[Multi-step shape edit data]
________________

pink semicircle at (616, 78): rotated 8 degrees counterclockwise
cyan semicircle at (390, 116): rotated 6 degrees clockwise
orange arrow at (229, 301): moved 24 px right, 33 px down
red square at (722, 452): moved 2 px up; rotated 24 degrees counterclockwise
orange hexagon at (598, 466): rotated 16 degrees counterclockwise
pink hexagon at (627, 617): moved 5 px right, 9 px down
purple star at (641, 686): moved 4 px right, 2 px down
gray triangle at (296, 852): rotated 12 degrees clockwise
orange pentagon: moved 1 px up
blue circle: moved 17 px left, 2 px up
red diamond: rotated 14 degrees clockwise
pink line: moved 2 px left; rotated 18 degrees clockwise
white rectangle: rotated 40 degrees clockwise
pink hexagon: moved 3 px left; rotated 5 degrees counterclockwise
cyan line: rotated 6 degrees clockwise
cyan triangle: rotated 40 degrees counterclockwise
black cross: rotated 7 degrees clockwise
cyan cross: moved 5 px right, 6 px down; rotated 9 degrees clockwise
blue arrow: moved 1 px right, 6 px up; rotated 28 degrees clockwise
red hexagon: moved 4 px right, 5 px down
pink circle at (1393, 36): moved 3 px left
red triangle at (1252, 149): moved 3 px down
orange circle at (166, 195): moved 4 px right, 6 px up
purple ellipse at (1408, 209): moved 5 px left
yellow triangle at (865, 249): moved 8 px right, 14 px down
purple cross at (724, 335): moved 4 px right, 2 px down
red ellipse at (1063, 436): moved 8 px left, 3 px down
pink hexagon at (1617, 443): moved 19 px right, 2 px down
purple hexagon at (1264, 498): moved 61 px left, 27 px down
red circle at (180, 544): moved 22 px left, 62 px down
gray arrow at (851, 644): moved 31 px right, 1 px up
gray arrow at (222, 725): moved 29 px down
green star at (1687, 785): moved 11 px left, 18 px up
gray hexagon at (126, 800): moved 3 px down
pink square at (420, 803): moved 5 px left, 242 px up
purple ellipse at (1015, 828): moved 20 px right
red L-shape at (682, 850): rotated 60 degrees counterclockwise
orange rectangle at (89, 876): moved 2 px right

________________

--- INSTRUCTIONS FOR THE TASK ---
Looking at the entries above, can you reproduce exactly the lines from the one that holds "red diamond: rotated 14 degrees clockwise" through the one that holds "cyan line: rotated 6 degrees clockwise", and only those?

--- WRITTEN REPLY ---
red diamond: rotated 14 degrees clockwise
pink line: moved 2 px left; rotated 18 degrees clockwise
white rectangle: rotated 40 degrees clockwise
pink hexagon: moved 3 px left; rotated 5 degrees counterclockwise
cyan line: rotated 6 degrees clockwise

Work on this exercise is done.